==== Supplied data ====

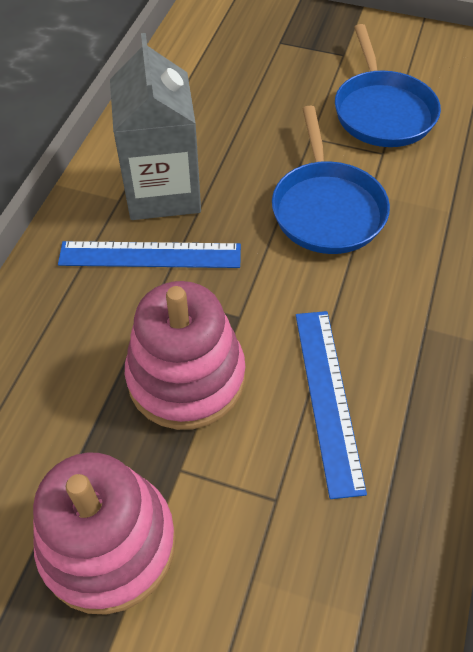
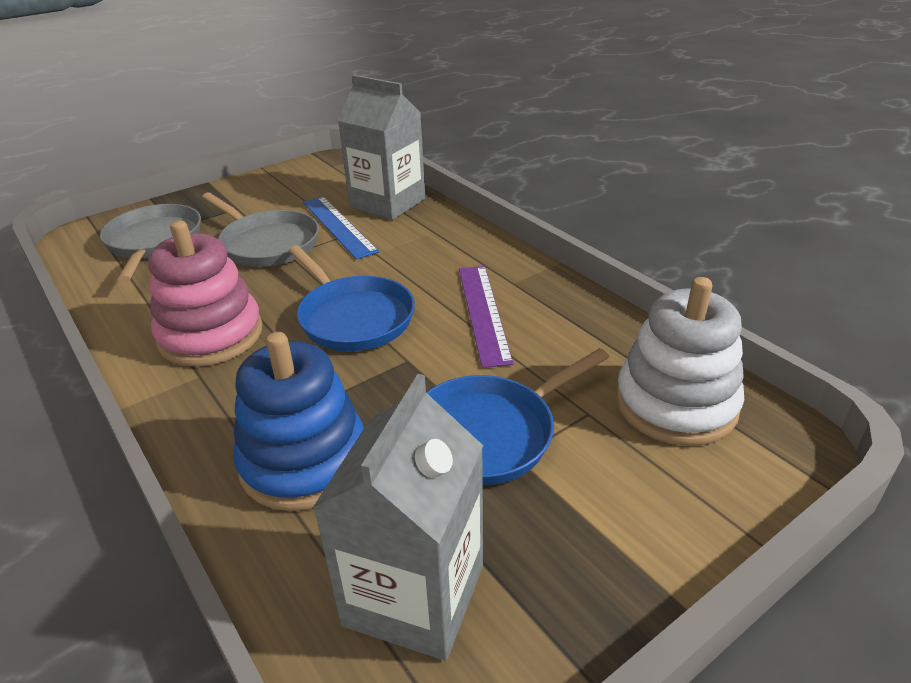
blue ruler: 2 -> 1
blue stacking toy: 0 -> 1
grey carton: 1 -> 2
grey pan: 0 -> 2
pink stacking toy: 2 -> 1
purple ruler: 0 -> 1
white stacking toy: 0 -> 1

====

## Task prompt:
Give the listing again word for word, without its images.

## Answer space:
blue ruler: 2 -> 1
blue stacking toy: 0 -> 1
grey carton: 1 -> 2
grey pan: 0 -> 2
pink stacking toy: 2 -> 1
purple ruler: 0 -> 1
white stacking toy: 0 -> 1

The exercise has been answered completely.